--- GIVEN RECORDS ---

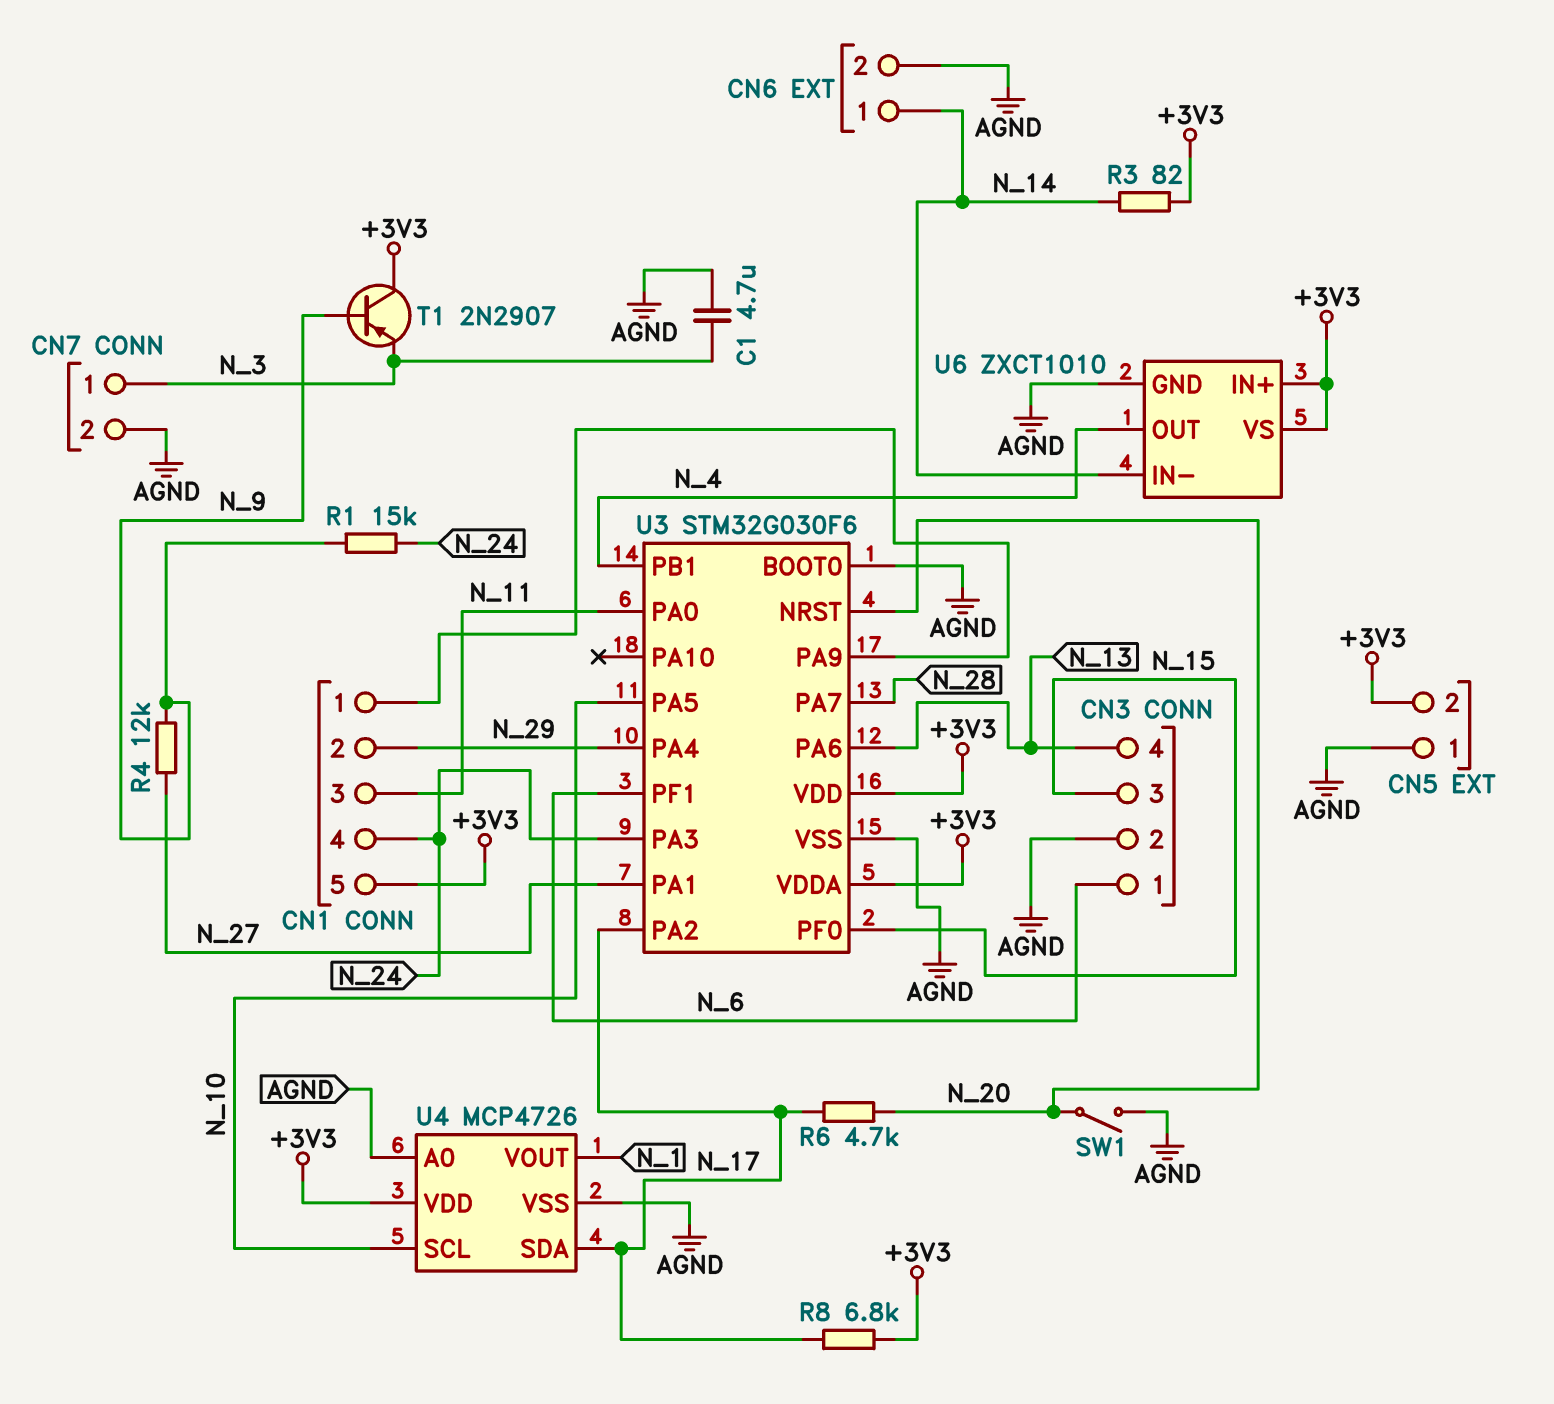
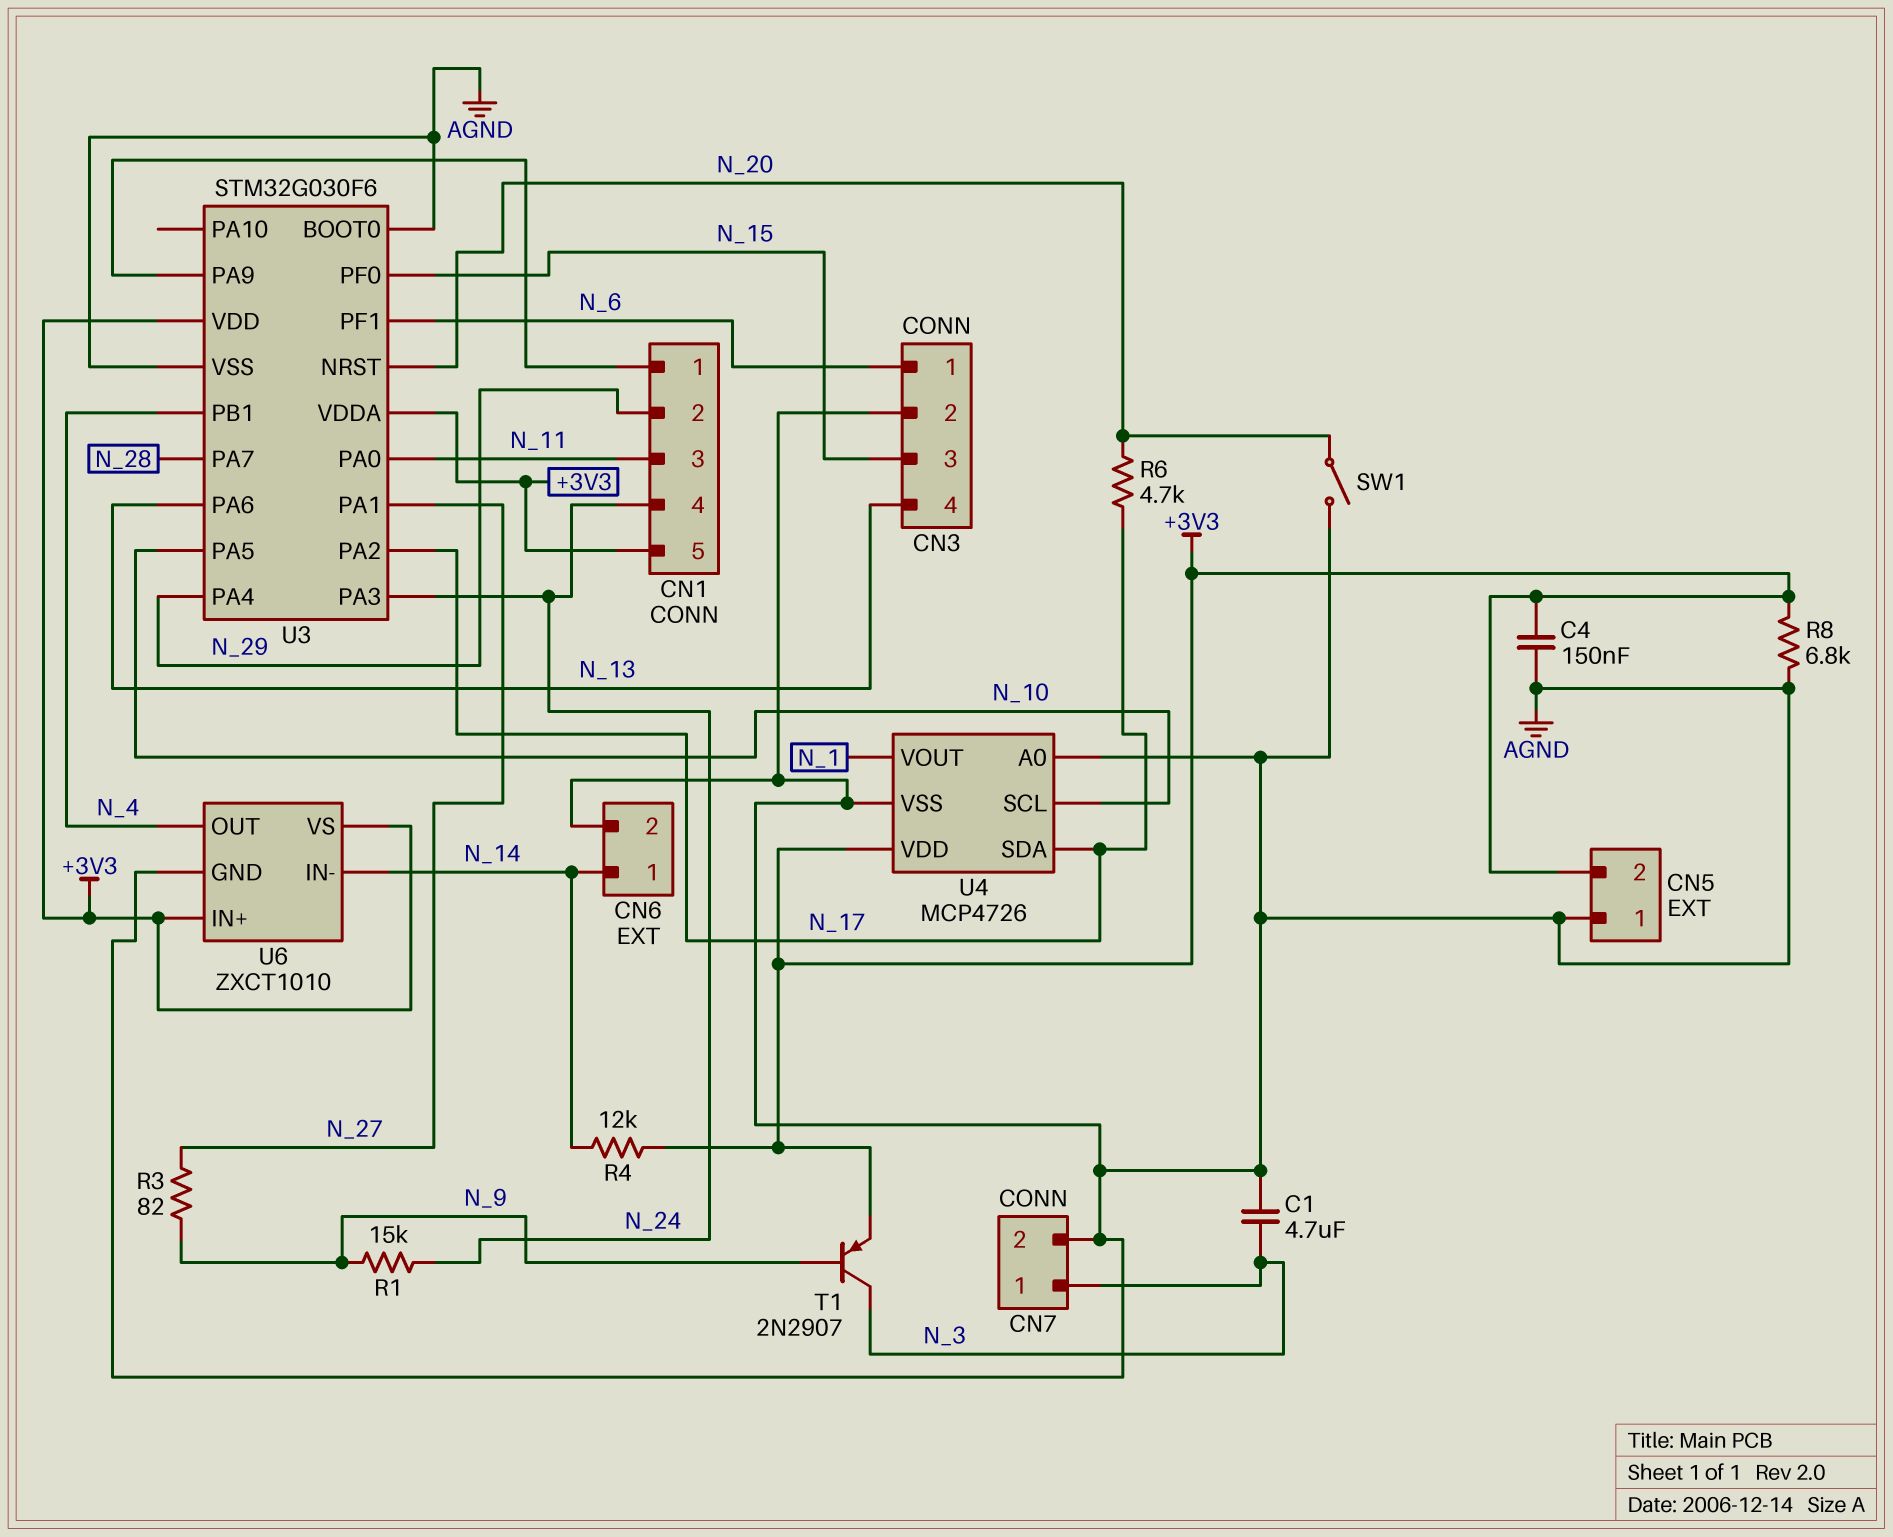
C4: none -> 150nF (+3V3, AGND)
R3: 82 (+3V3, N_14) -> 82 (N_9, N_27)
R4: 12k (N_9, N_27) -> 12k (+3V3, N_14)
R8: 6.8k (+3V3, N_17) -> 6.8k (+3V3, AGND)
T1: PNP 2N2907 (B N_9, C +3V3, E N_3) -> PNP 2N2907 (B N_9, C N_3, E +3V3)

---

* EXERCISE
Exactly the lines between the one containing "R8: 6.8k (+3V3, N_17) -> 6.8k (+3V3, AGND)" and the end of the material, both ends included, must be retyped, with nothing added.

* SOLUTION
R8: 6.8k (+3V3, N_17) -> 6.8k (+3V3, AGND)
T1: PNP 2N2907 (B N_9, C +3V3, E N_3) -> PNP 2N2907 (B N_9, C N_3, E +3V3)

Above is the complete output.